START PROVIDED DATA
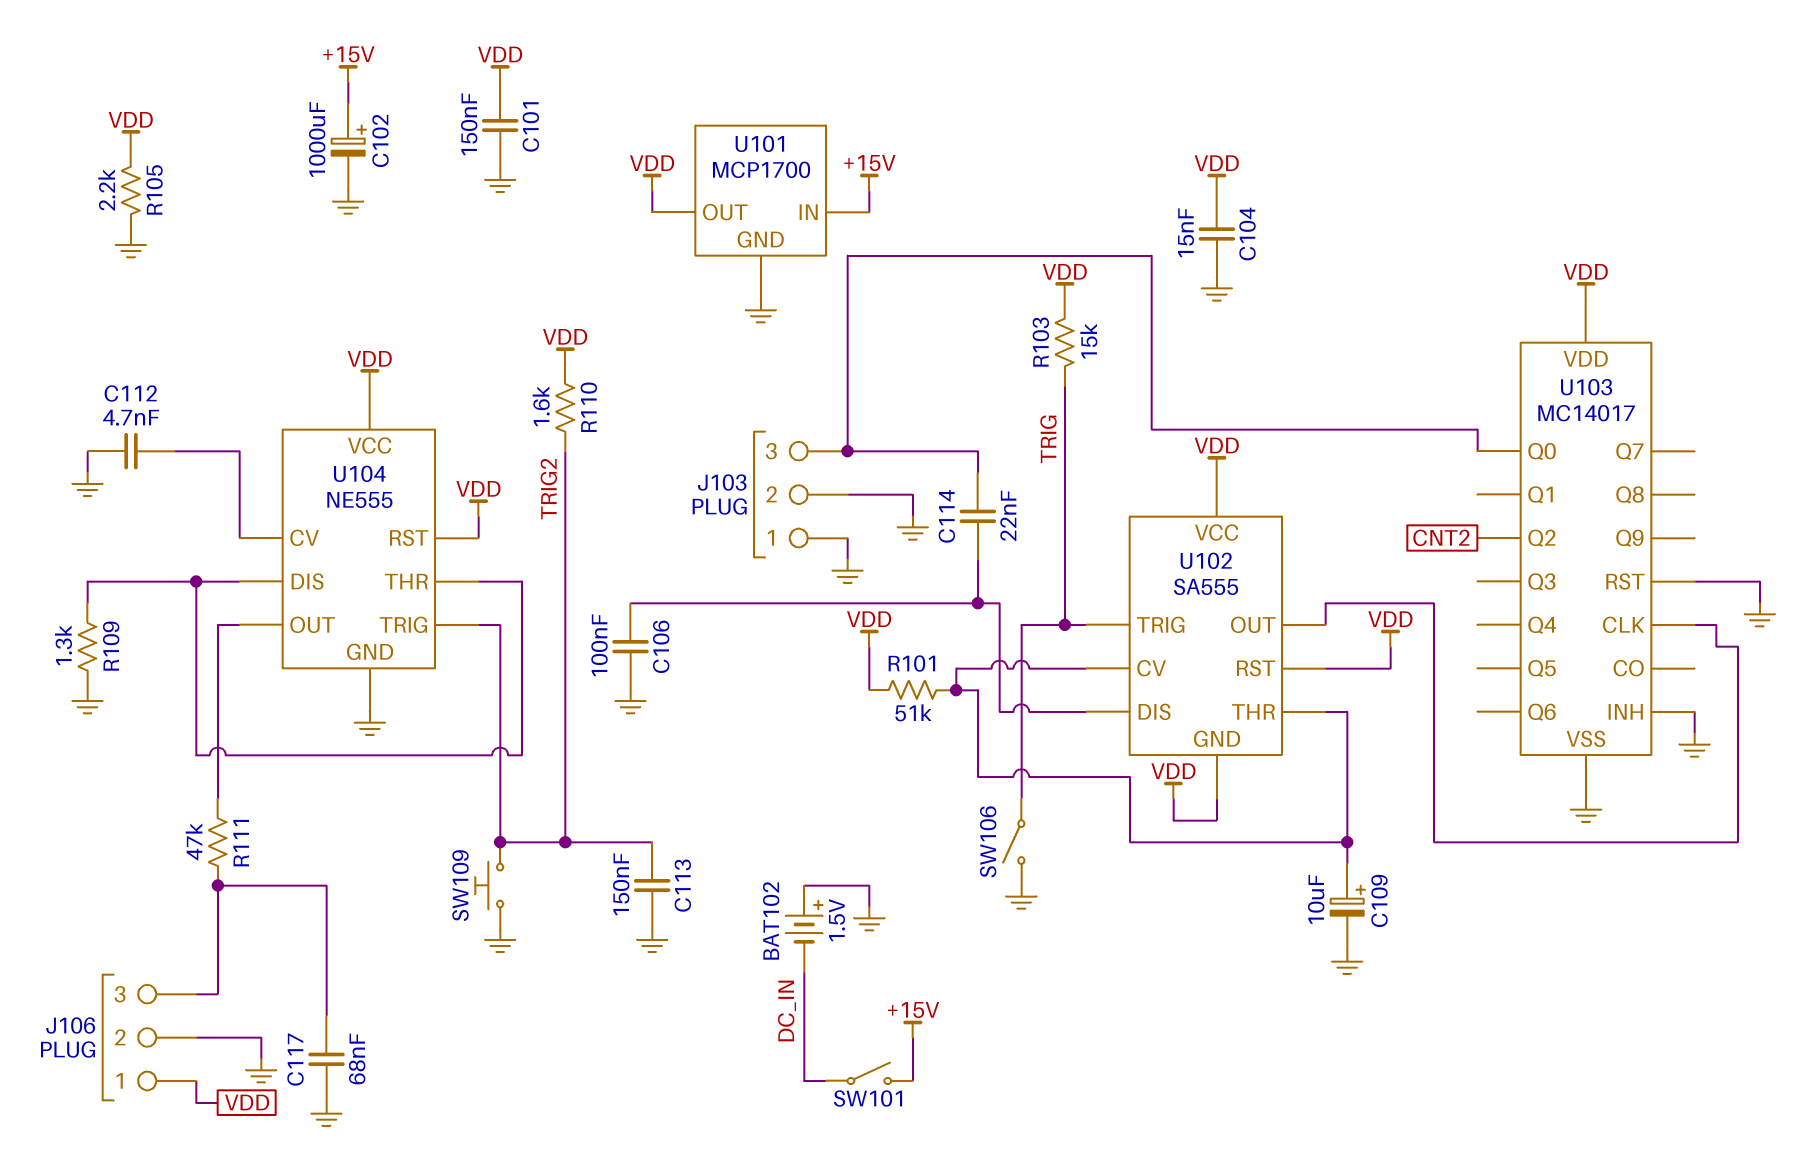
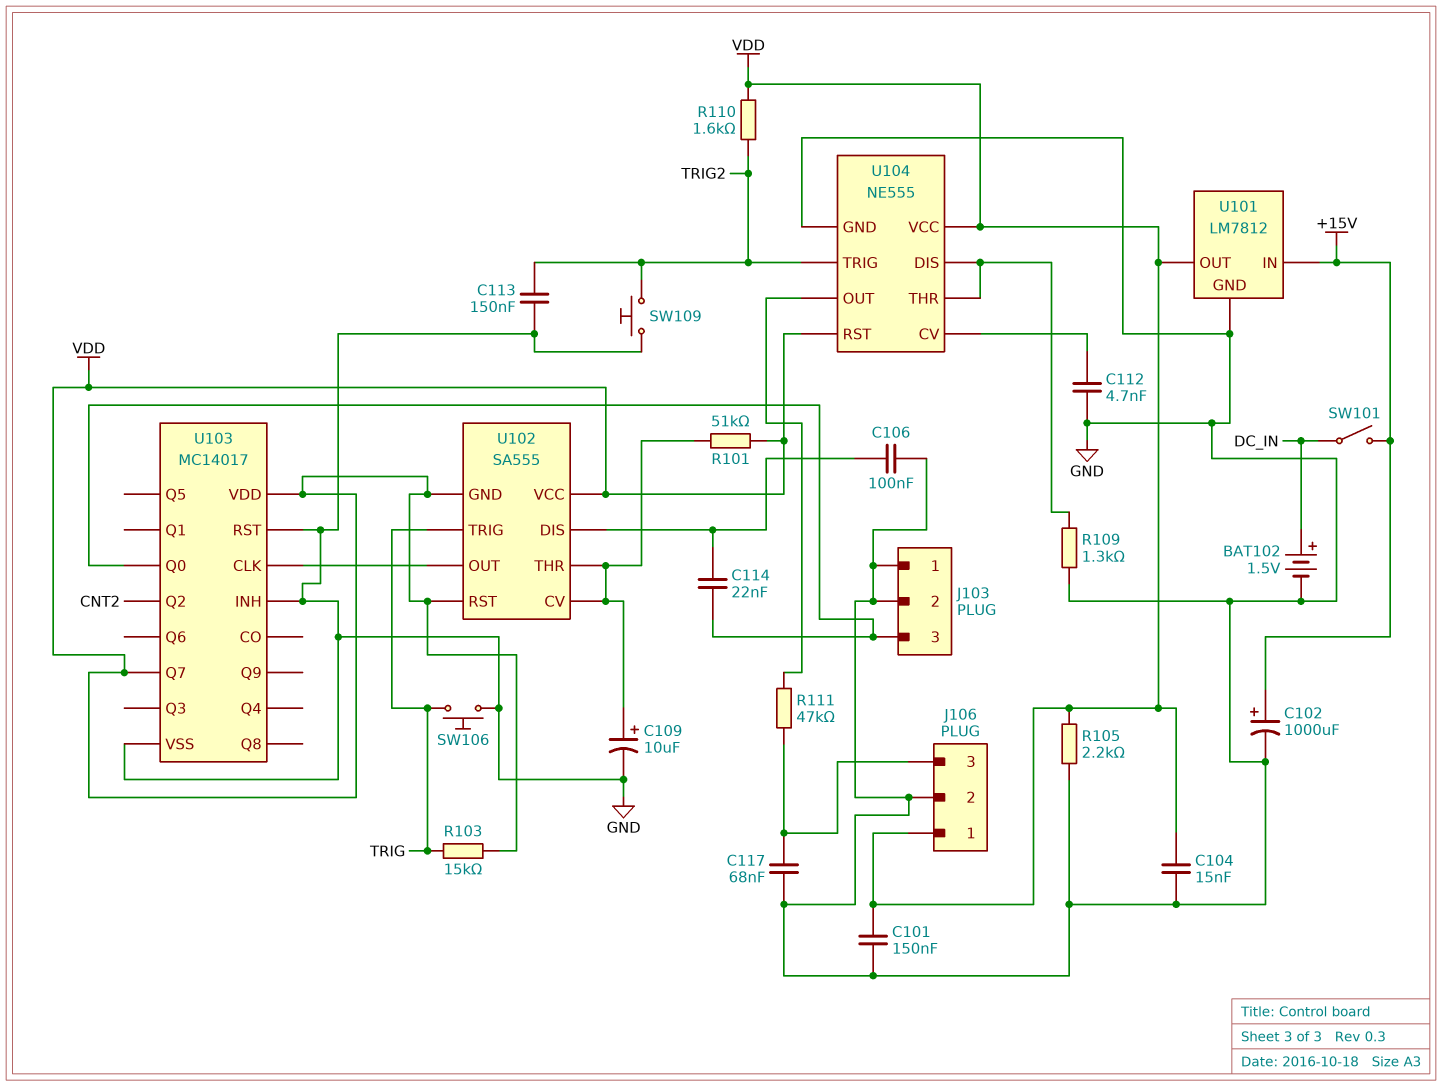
BAT102: 1.5V (plus GND, minus DC_IN) -> 1.5V (plus DC_IN, minus GND)
SW106: switch (GND, TRIG) -> button (GND, TRIG)
U101: MCP1700 -> LM7812
U103 pin Q7: none -> VDD

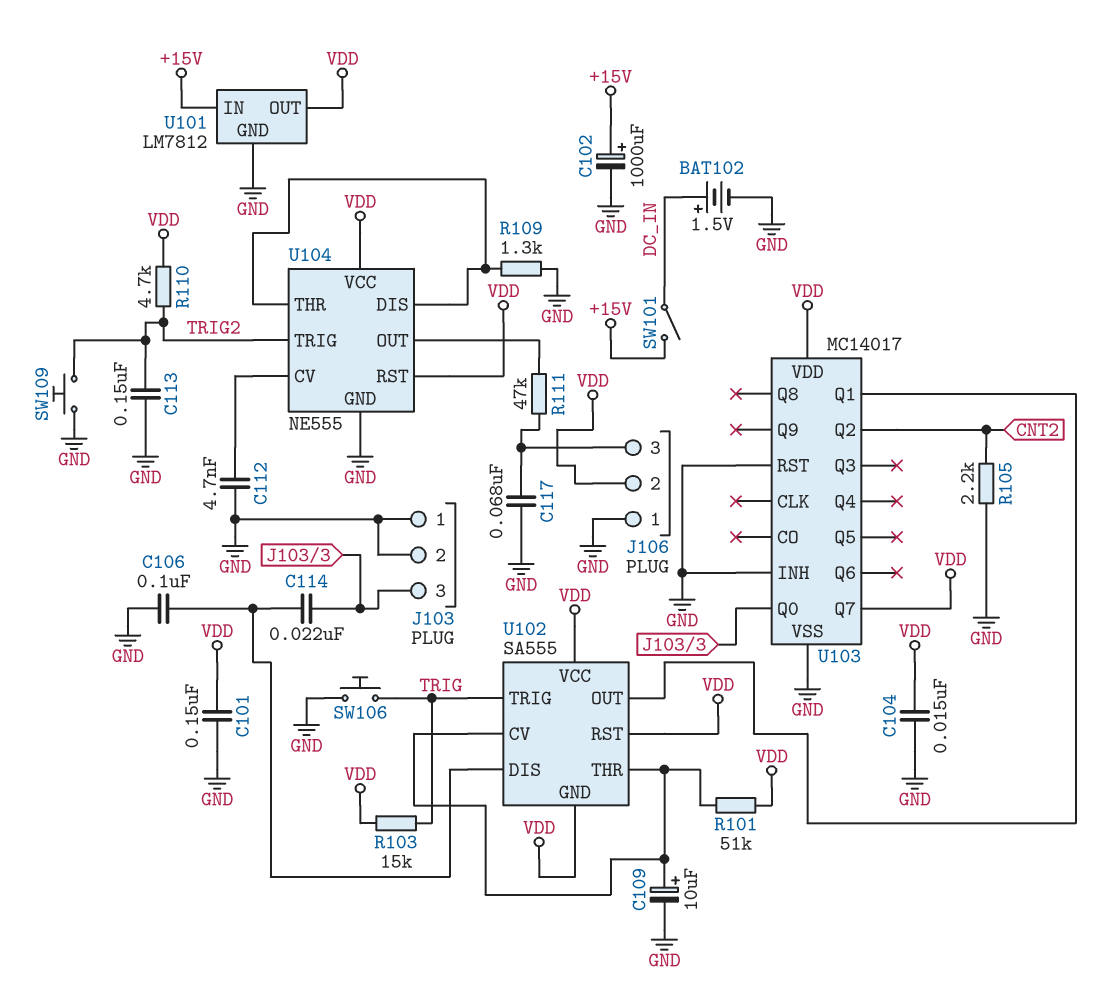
J106 pin 1: VDD -> GND
J106 pin 2: GND -> VDD
R105: 2.2k (GND, VDD) -> 2.2k (CNT2, GND)
R110: 1.6k (TRIG2, VDD) -> 4.7k (TRIG2, VDD)
U103 pin CLK: U102/OUT -> none
U103 pin Q1: none -> U102/OUT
END PROVIDED DATA
REQUIRED WORK: Each line in the listing where the word "none" is found is to be copied.

SOLUTION TO THIS EXERCISE:
U103 pin Q7: none -> VDD
U103 pin CLK: U102/OUT -> none
U103 pin Q1: none -> U102/OUT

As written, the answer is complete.